*What to do*. If an entry holds a picture, leave the picture out and copy the rest exactly.

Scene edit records
-=-=-

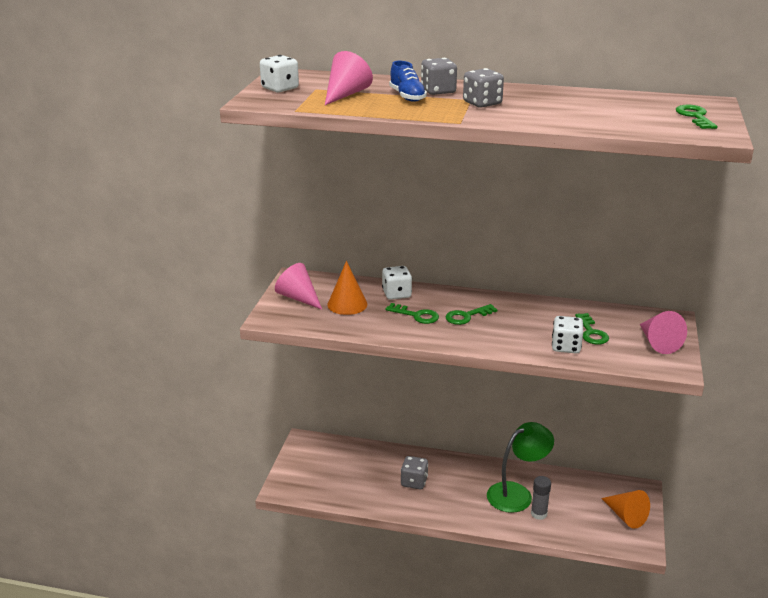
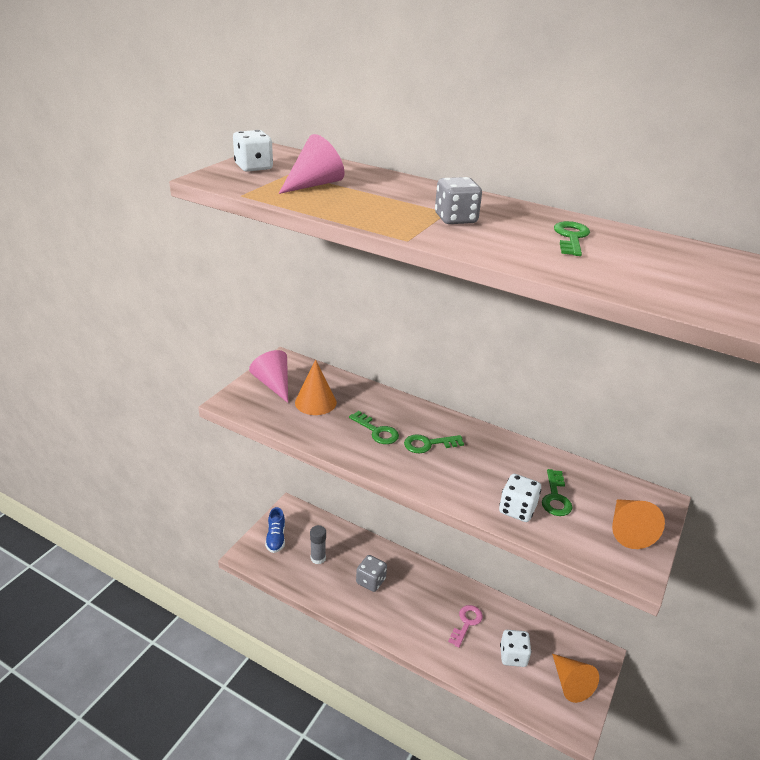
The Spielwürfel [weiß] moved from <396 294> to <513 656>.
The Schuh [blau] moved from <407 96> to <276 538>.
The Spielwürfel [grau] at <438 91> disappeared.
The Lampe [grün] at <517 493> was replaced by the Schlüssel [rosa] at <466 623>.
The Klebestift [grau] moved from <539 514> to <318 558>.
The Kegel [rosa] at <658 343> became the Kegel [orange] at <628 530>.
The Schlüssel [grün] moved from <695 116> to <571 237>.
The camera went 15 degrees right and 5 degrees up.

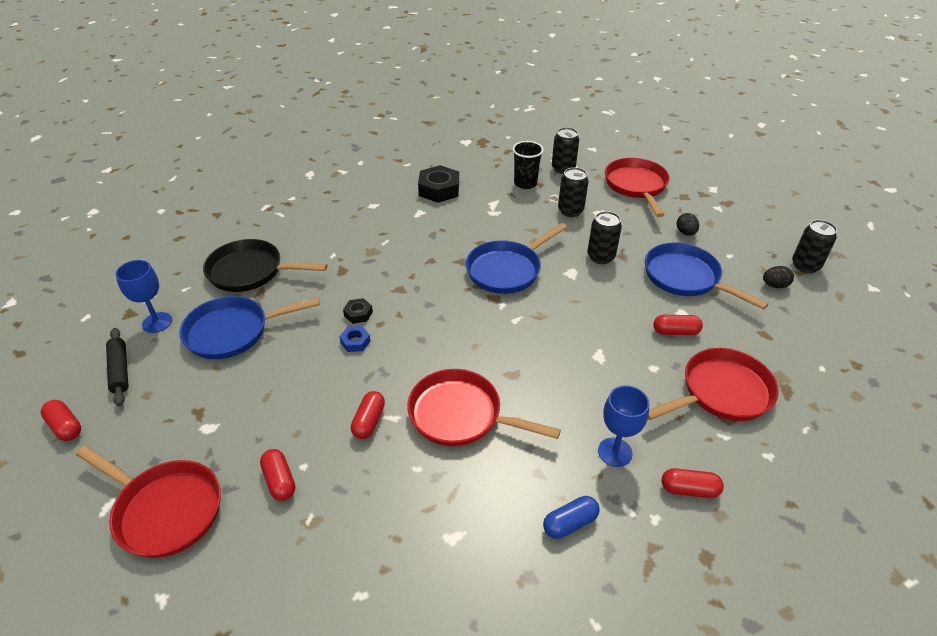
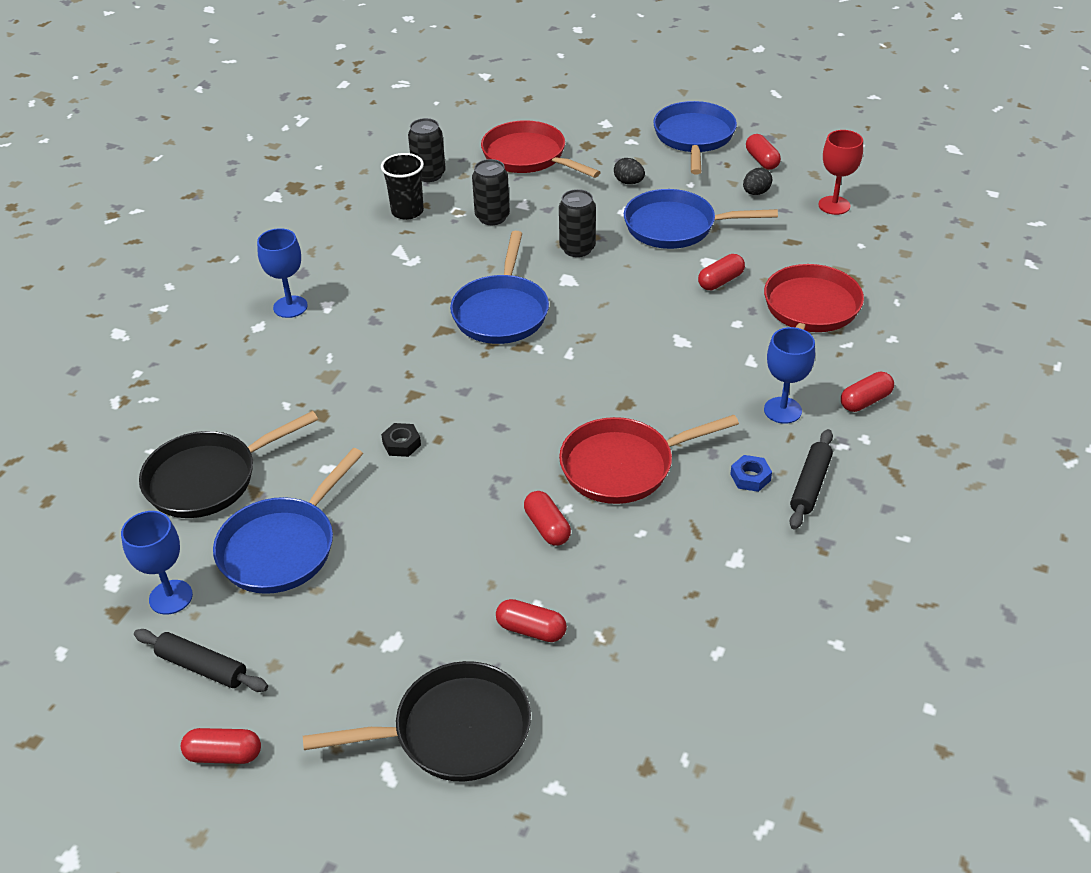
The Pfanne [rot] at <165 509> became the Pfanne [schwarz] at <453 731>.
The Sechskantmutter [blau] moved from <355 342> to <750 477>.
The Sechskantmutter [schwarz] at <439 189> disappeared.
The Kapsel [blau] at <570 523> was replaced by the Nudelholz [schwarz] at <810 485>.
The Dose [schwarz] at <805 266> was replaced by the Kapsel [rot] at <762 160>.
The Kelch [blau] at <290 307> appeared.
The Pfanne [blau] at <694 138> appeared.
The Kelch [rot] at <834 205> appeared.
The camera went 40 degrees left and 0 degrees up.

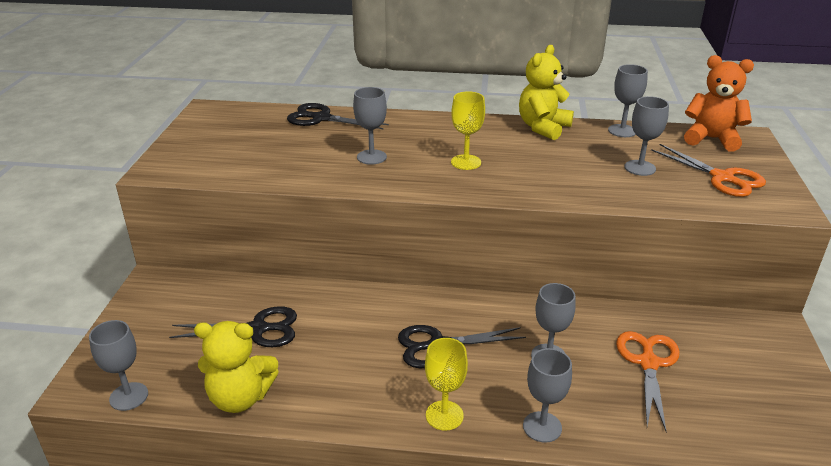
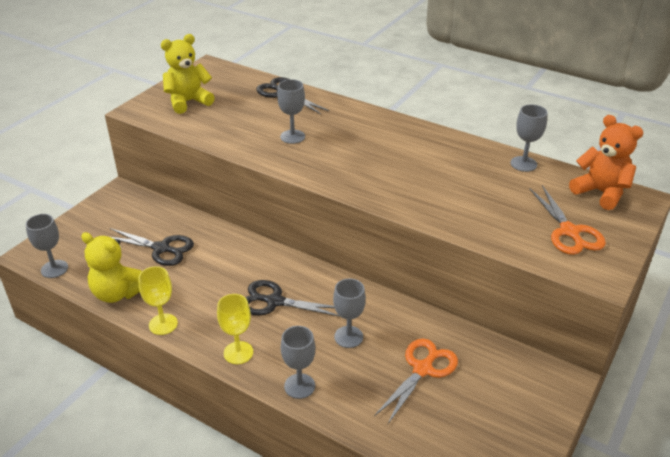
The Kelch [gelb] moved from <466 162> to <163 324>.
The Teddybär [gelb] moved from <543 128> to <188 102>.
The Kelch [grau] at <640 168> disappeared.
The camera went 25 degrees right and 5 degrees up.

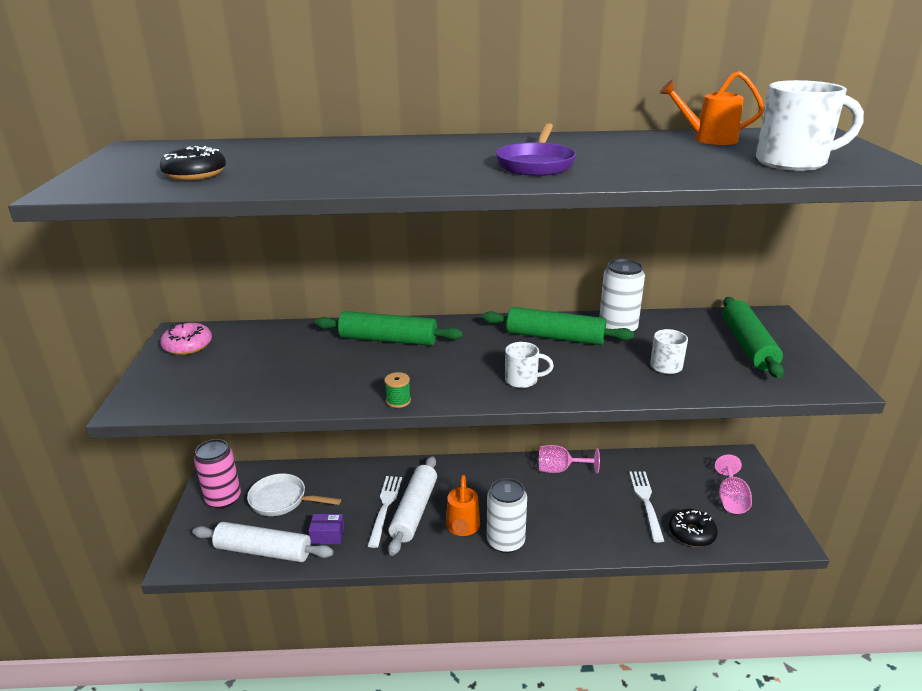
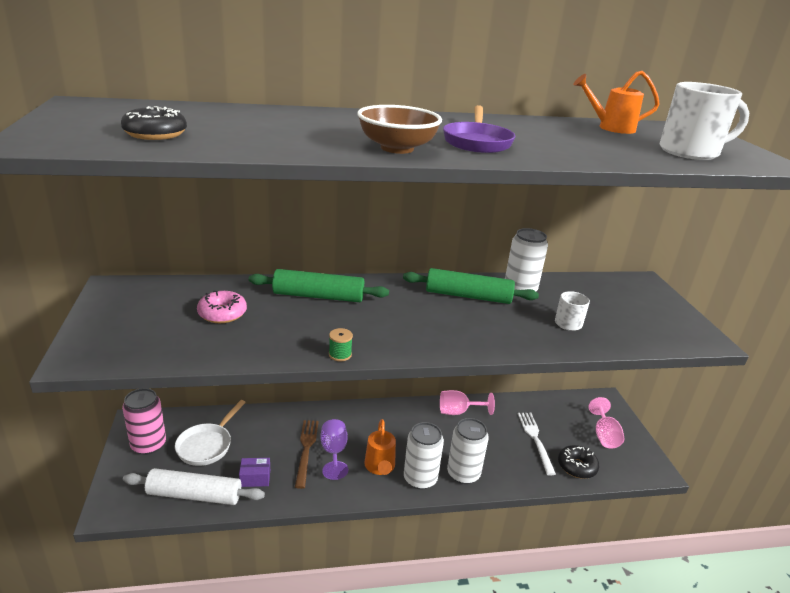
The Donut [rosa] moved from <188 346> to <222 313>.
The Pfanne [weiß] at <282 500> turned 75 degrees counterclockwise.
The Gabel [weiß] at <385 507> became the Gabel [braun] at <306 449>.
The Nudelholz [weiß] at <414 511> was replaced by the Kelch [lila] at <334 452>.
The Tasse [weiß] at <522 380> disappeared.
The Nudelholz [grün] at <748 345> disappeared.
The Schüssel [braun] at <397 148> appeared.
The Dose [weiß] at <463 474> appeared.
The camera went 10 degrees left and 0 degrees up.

-=-=-

*Solution to the problem*.
The Spielwürfel [weiß] moved from <396 294> to <513 656>.
The Schuh [blau] moved from <407 96> to <276 538>.
The Spielwürfel [grau] at <438 91> disappeared.
The Lampe [grün] at <517 493> was replaced by the Schlüssel [rosa] at <466 623>.
The Klebestift [grau] moved from <539 514> to <318 558>.
The Kegel [rosa] at <658 343> became the Kegel [orange] at <628 530>.
The Schlüssel [grün] moved from <695 116> to <571 237>.
The camera went 15 degrees right and 5 degrees up.

The Pfanne [rot] at <165 509> became the Pfanne [schwarz] at <453 731>.
The Sechskantmutter [blau] moved from <355 342> to <750 477>.
The Sechskantmutter [schwarz] at <439 189> disappeared.
The Kapsel [blau] at <570 523> was replaced by the Nudelholz [schwarz] at <810 485>.
The Dose [schwarz] at <805 266> was replaced by the Kapsel [rot] at <762 160>.
The Kelch [blau] at <290 307> appeared.
The Pfanne [blau] at <694 138> appeared.
The Kelch [rot] at <834 205> appeared.
The camera went 40 degrees left and 0 degrees up.

The Kelch [gelb] moved from <466 162> to <163 324>.
The Teddybär [gelb] moved from <543 128> to <188 102>.
The Kelch [grau] at <640 168> disappeared.
The camera went 25 degrees right and 5 degrees up.

The Donut [rosa] moved from <188 346> to <222 313>.
The Pfanne [weiß] at <282 500> turned 75 degrees counterclockwise.
The Gabel [weiß] at <385 507> became the Gabel [braun] at <306 449>.
The Nudelholz [weiß] at <414 511> was replaced by the Kelch [lila] at <334 452>.
The Tasse [weiß] at <522 380> disappeared.
The Nudelholz [grün] at <748 345> disappeared.
The Schüssel [braun] at <397 148> appeared.
The Dose [weiß] at <463 474> appeared.
The camera went 10 degrees left and 0 degrees up.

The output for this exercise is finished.